### ACTIVITY
The answer must consist solely of the lines from the one containing "cuenco [naranja] <506, 95, 614, 185>" through the last line of the records, set down exactly and without any pictures.

### RAW DATA
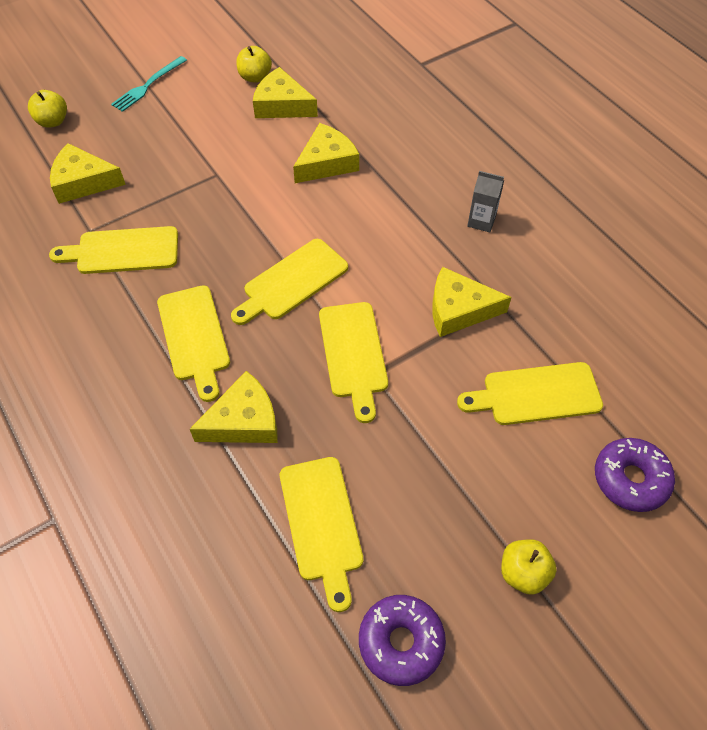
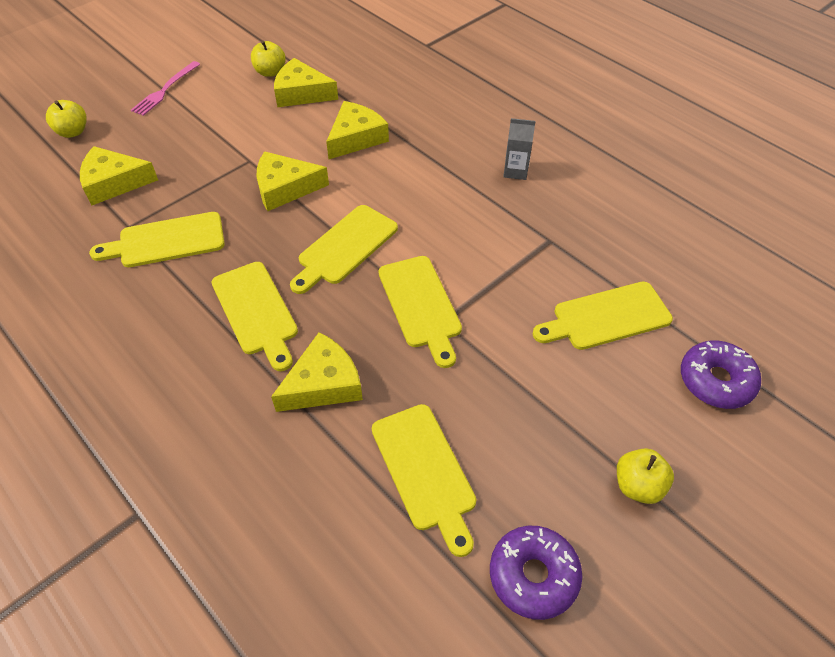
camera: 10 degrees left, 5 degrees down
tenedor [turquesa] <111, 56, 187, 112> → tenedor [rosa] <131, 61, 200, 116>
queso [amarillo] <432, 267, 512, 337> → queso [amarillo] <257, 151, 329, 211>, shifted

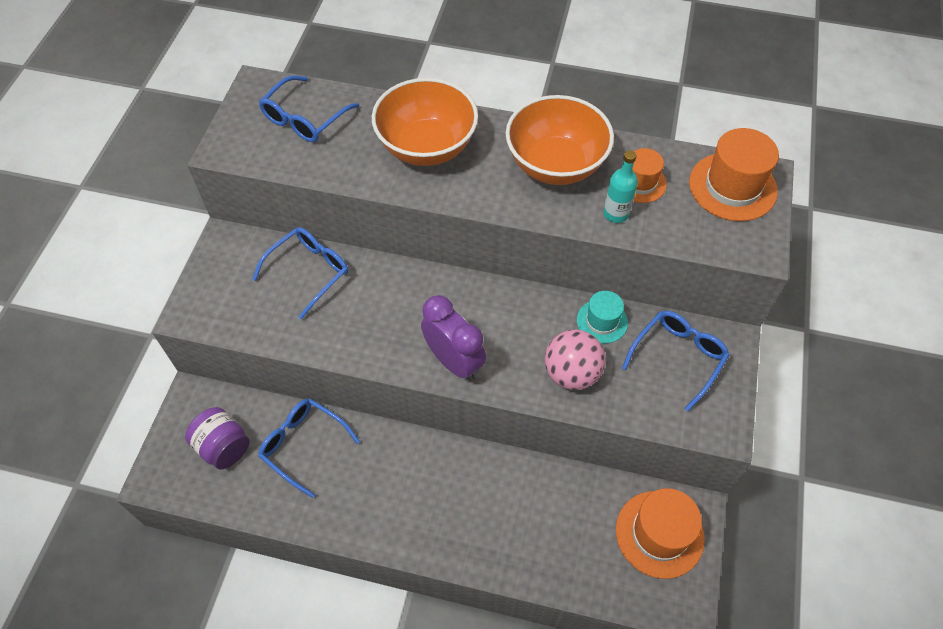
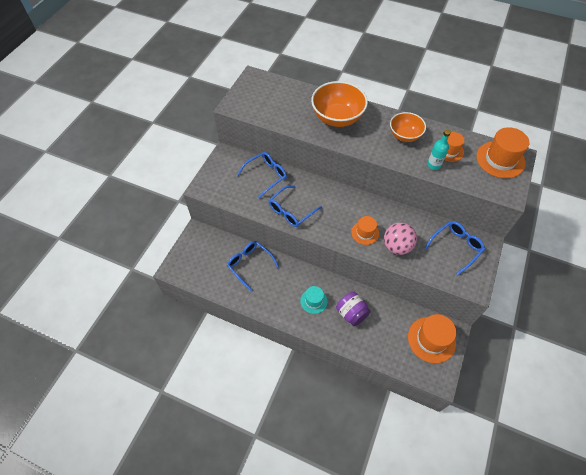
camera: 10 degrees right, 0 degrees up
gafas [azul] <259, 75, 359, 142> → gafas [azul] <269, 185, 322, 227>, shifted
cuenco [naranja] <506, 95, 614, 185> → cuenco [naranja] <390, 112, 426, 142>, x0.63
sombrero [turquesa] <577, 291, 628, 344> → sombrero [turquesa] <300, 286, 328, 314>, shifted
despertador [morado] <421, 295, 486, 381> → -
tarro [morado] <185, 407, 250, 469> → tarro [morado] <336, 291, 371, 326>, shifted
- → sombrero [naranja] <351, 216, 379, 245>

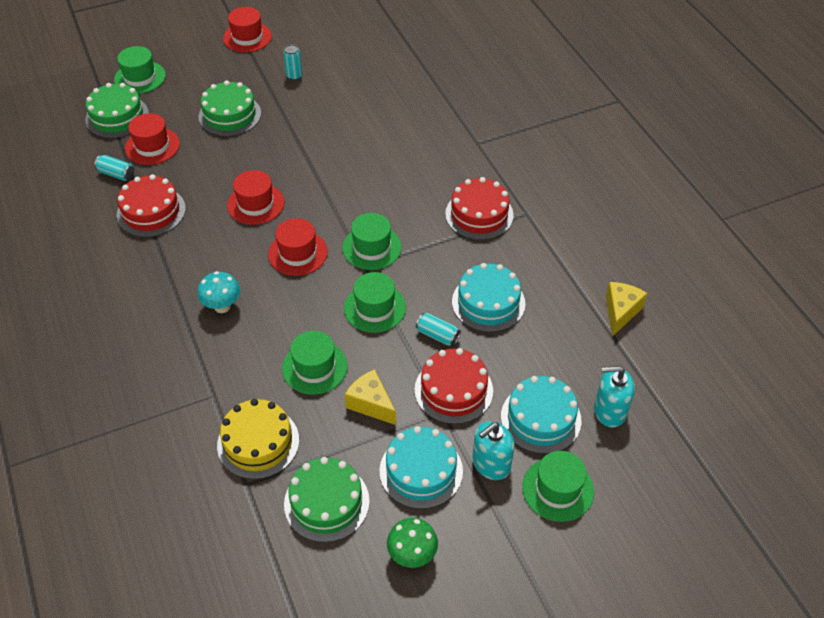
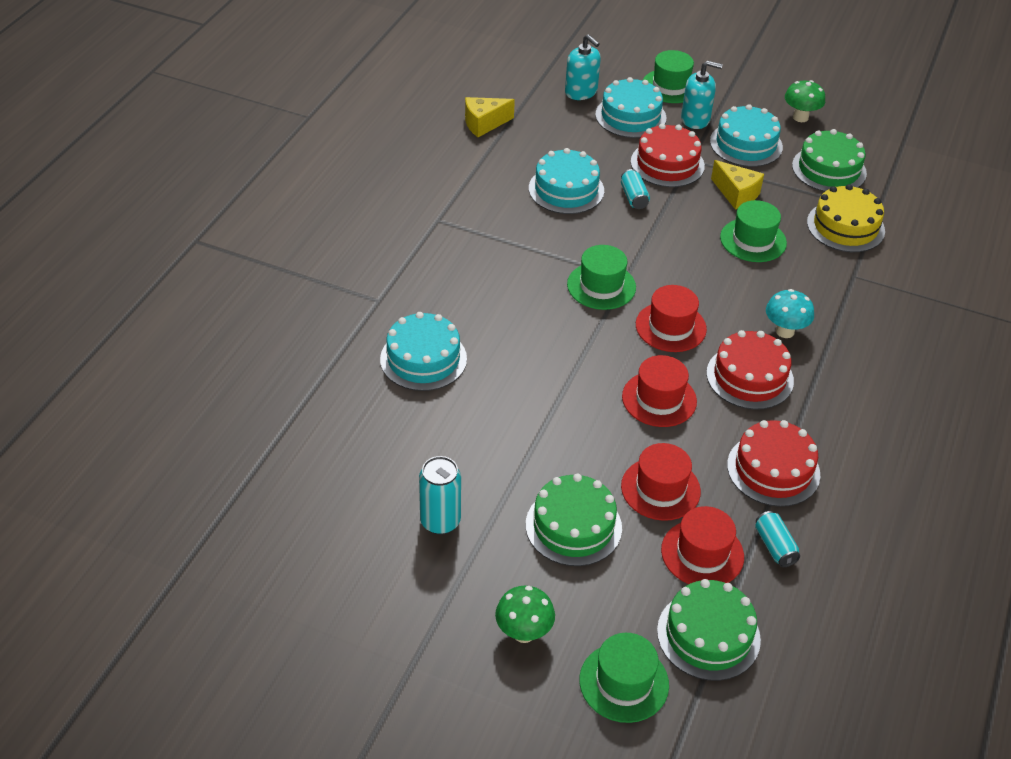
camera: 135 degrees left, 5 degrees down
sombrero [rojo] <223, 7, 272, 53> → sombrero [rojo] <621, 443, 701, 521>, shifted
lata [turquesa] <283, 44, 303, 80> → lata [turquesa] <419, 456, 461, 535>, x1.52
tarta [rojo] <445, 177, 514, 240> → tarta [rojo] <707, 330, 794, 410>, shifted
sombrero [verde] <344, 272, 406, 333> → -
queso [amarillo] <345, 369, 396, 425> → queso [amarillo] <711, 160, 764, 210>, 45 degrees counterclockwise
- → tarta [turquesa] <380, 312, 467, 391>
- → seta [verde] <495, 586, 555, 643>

### ANSWER TO THE PROBLEM
cuenco [naranja] <506, 95, 614, 185> → cuenco [naranja] <390, 112, 426, 142>, x0.63
sombrero [turquesa] <577, 291, 628, 344> → sombrero [turquesa] <300, 286, 328, 314>, shifted
despertador [morado] <421, 295, 486, 381> → -
tarro [morado] <185, 407, 250, 469> → tarro [morado] <336, 291, 371, 326>, shifted
- → sombrero [naranja] <351, 216, 379, 245>

camera: 135 degrees left, 5 degrees down
sombrero [rojo] <223, 7, 272, 53> → sombrero [rojo] <621, 443, 701, 521>, shifted
lata [turquesa] <283, 44, 303, 80> → lata [turquesa] <419, 456, 461, 535>, x1.52
tarta [rojo] <445, 177, 514, 240> → tarta [rojo] <707, 330, 794, 410>, shifted
sombrero [verde] <344, 272, 406, 333> → -
queso [amarillo] <345, 369, 396, 425> → queso [amarillo] <711, 160, 764, 210>, 45 degrees counterclockwise
- → tarta [turquesa] <380, 312, 467, 391>
- → seta [verde] <495, 586, 555, 643>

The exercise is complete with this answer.